--- Entries supplied ---
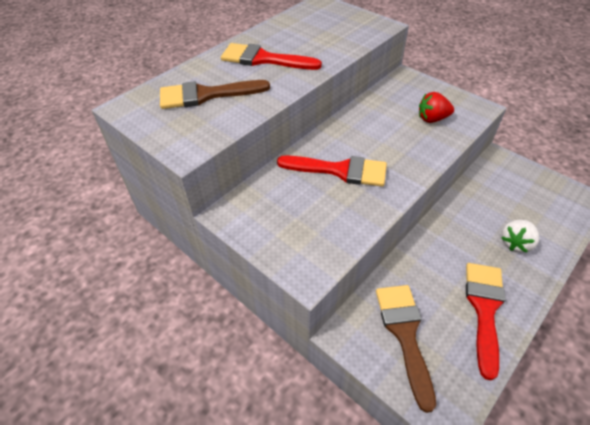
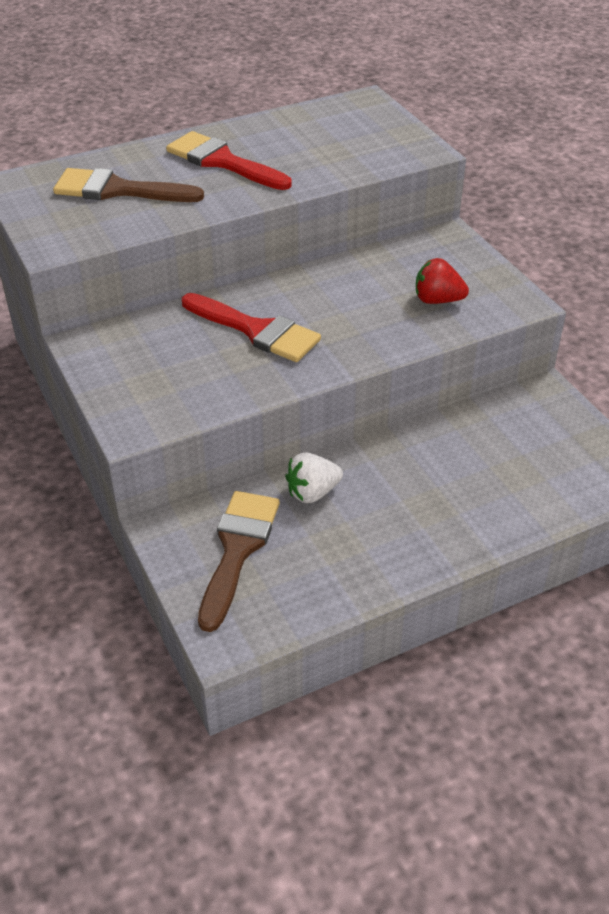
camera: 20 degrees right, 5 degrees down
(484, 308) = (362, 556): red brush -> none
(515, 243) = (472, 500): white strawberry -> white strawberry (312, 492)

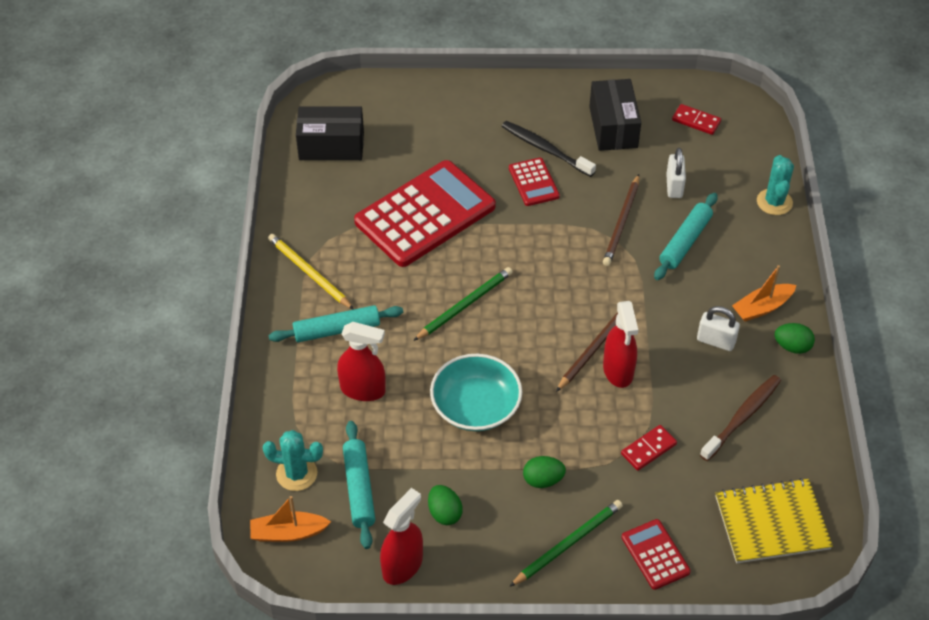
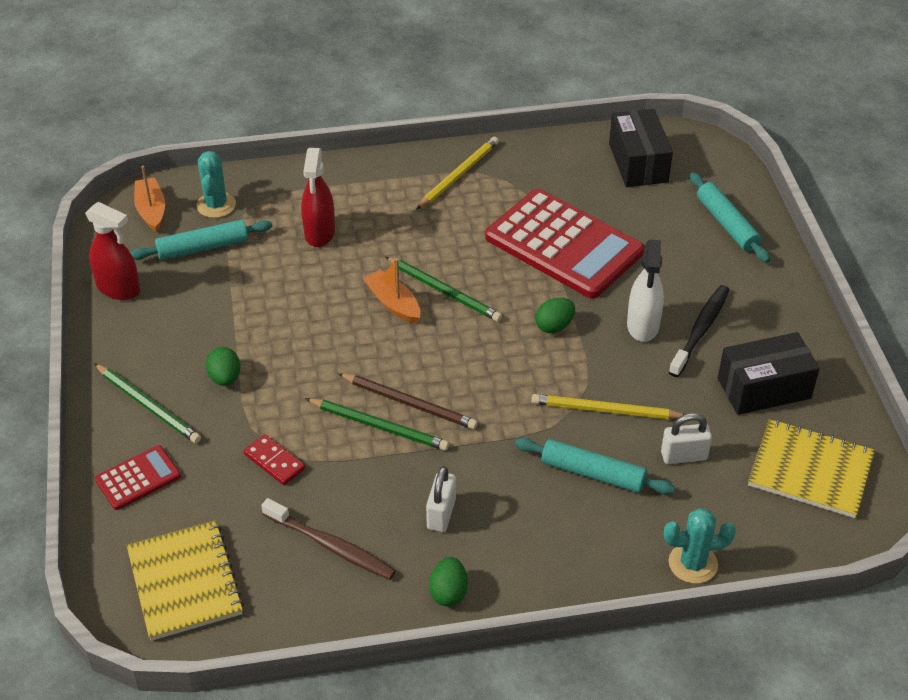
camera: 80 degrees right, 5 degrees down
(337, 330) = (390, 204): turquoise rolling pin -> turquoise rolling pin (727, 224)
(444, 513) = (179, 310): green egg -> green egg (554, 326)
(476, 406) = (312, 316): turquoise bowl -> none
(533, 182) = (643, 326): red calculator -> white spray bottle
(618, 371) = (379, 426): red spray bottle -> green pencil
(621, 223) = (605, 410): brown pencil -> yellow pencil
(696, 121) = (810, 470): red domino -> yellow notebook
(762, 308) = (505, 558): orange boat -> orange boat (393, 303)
==
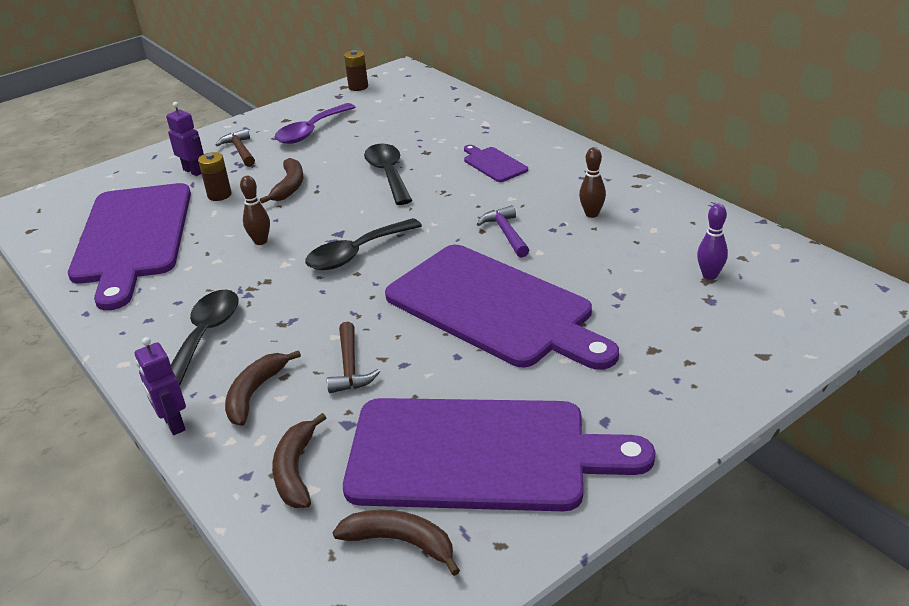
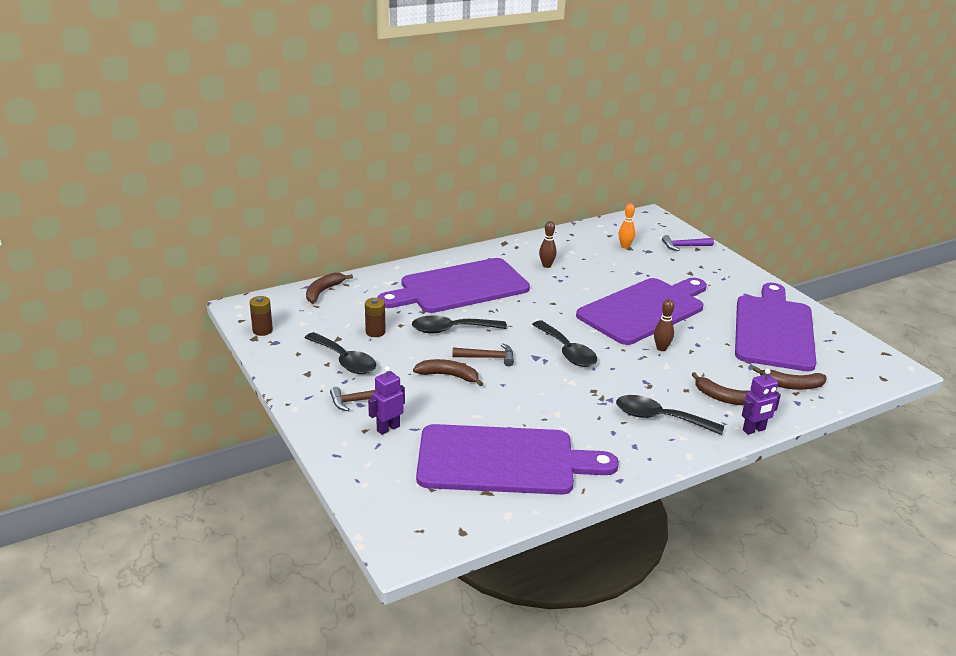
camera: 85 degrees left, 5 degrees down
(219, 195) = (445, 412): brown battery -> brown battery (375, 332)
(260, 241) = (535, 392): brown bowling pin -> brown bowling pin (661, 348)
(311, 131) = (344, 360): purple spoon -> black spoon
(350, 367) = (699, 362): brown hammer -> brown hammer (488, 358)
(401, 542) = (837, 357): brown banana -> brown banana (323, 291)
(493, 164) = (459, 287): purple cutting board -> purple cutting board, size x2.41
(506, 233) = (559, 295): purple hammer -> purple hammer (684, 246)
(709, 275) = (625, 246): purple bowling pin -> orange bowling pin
==
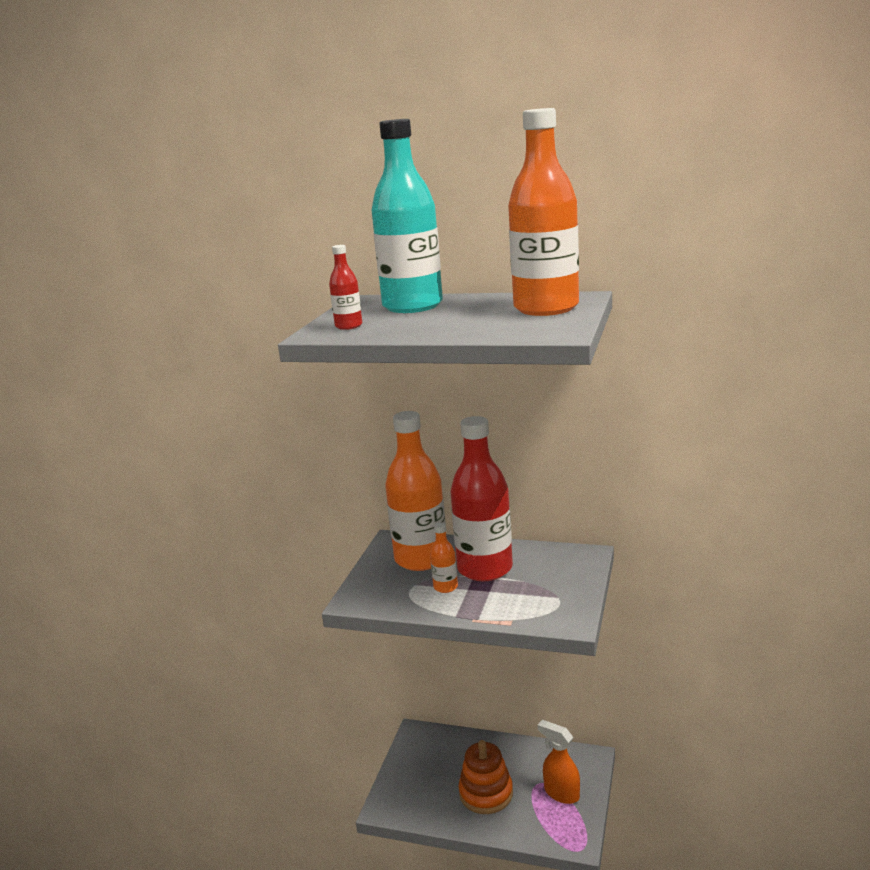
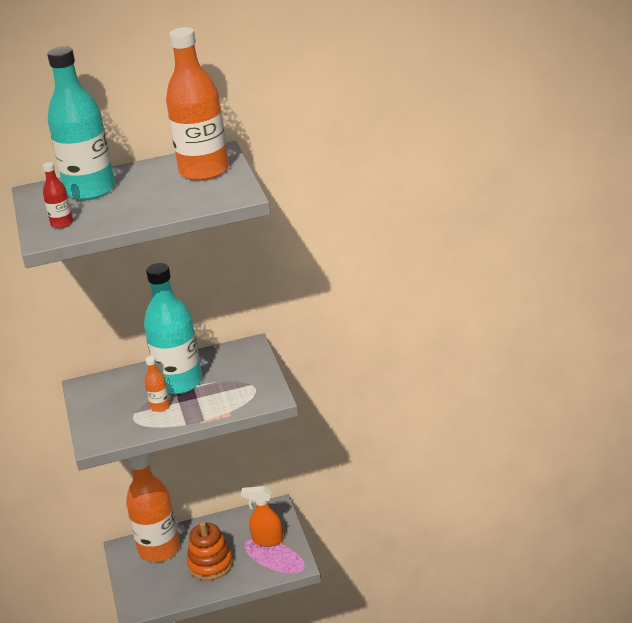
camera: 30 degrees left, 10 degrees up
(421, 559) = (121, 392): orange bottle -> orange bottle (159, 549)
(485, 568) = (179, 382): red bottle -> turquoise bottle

--- Directions for this task ---
Everything from the line above that contains "camera: 20 degrees right, 5 degrees down" down to the line that contains "(337, 330) = (390, 204): turquoise" must be reproduced exactly, both ends included. Omit the pictures.

--- Task response ---
camera: 20 degrees right, 5 degrees down
(484, 308) = (362, 556): red brush -> none
(515, 243) = (472, 500): white strawberry -> white strawberry (312, 492)

camera: 80 degrees right, 5 degrees down
(337, 330) = (390, 204): turquoise rolling pin -> turquoise rolling pin (727, 224)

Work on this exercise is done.